Records section start

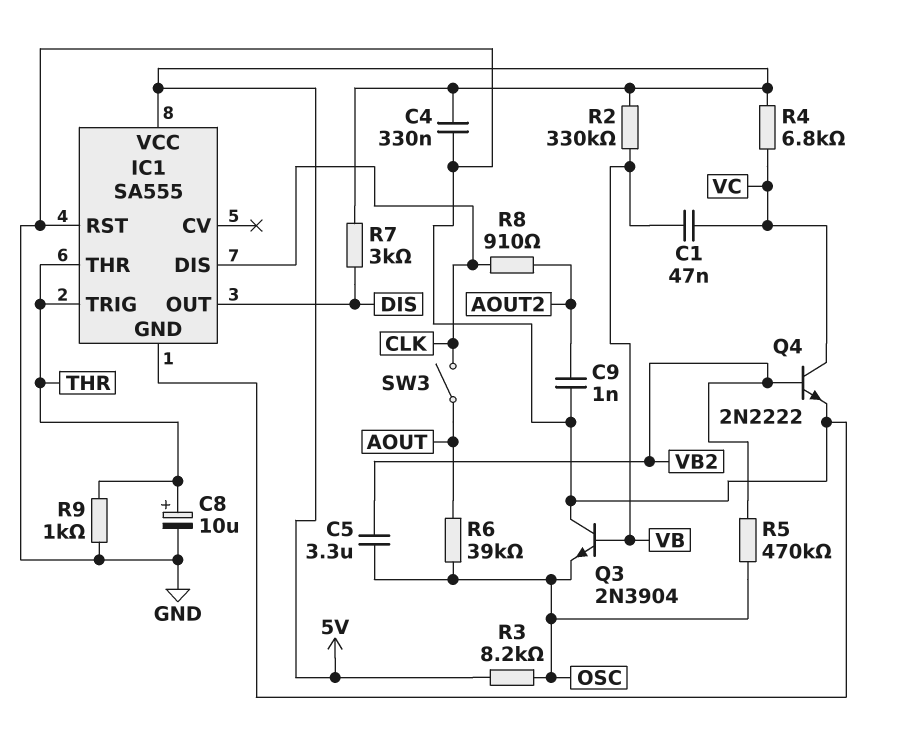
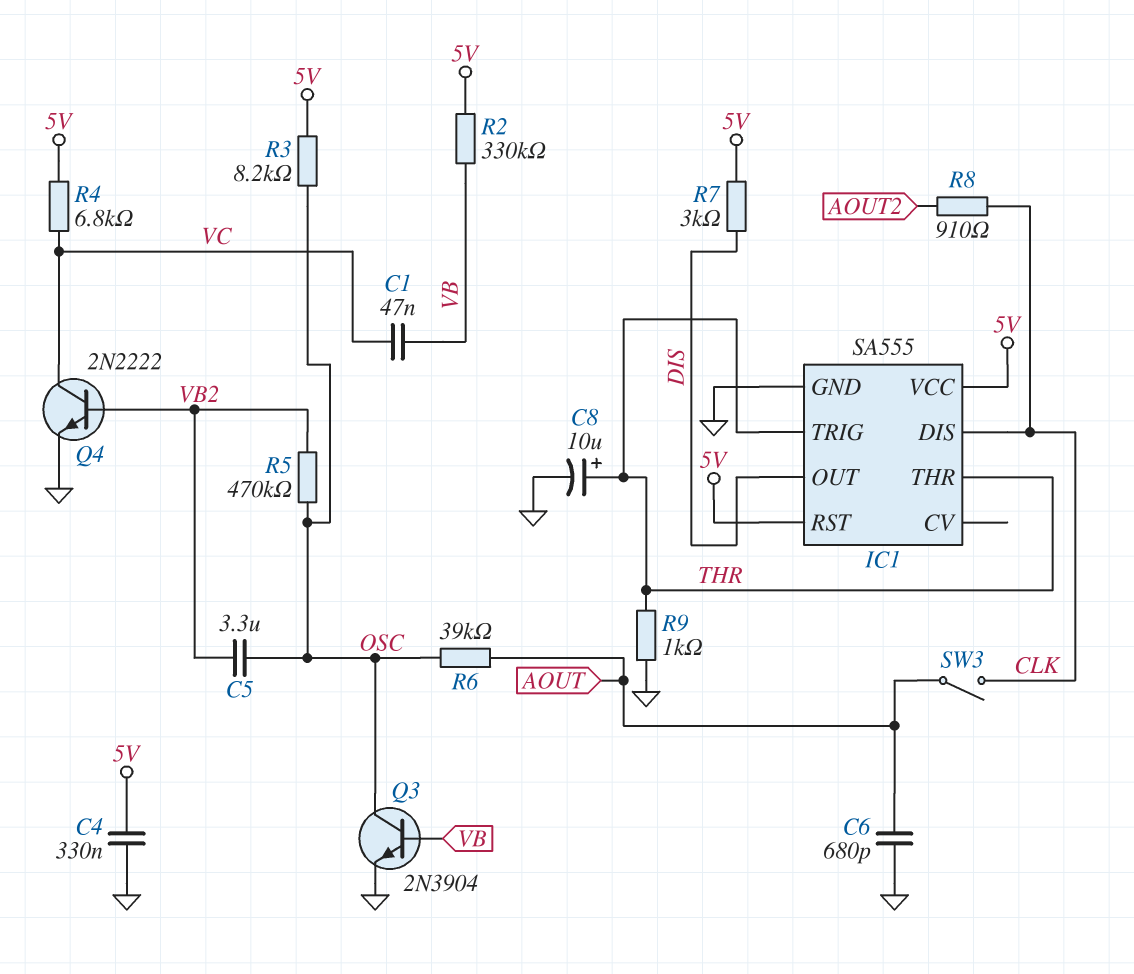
C6: none -> 680pF (AOUT, GND)
C9: 1nF (AOUT2, GND) -> none
IC1 pin RST: GND -> 5V
Q3: NPN 2N3904 (B VB, C GND, E OSC) -> NPN 2N3904 (B VB, C OSC, E GND)

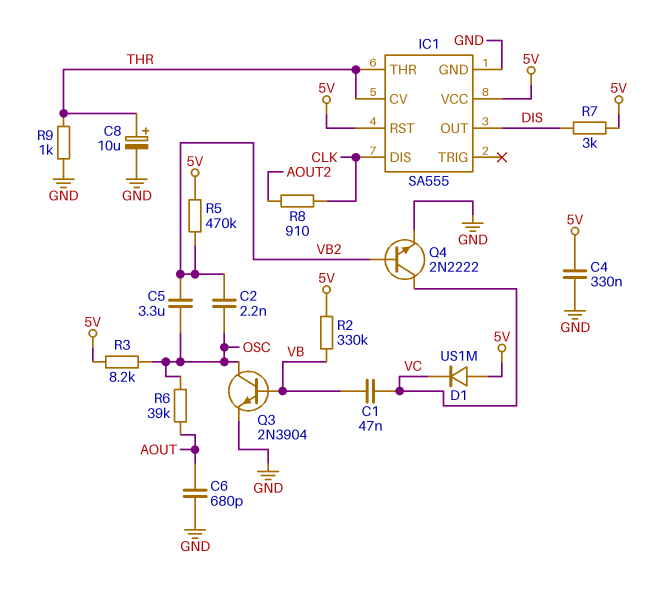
C2: none -> 2.2nF (OSC, VB2)
D1: none -> diode US1M (A 5V, K VC)
IC1 pin CV: none -> THR
IC1 pin TRIG: THR -> none
R4: 6.8k (5V, VC) -> none
R5: 470k (OSC, VB2) -> 470k (5V, VB2)
SW3: switch (AOUT, CLK) -> none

Records section end

> **Exercise objective**:
Keep every word of the data as it is when you write it out, but drop the pictures.

> **Answer box**:
C6: none -> 680pF (AOUT, GND)
C9: 1nF (AOUT2, GND) -> none
IC1 pin RST: GND -> 5V
Q3: NPN 2N3904 (B VB, C GND, E OSC) -> NPN 2N3904 (B VB, C OSC, E GND)

C2: none -> 2.2nF (OSC, VB2)
D1: none -> diode US1M (A 5V, K VC)
IC1 pin CV: none -> THR
IC1 pin TRIG: THR -> none
R4: 6.8k (5V, VC) -> none
R5: 470k (OSC, VB2) -> 470k (5V, VB2)
SW3: switch (AOUT, CLK) -> none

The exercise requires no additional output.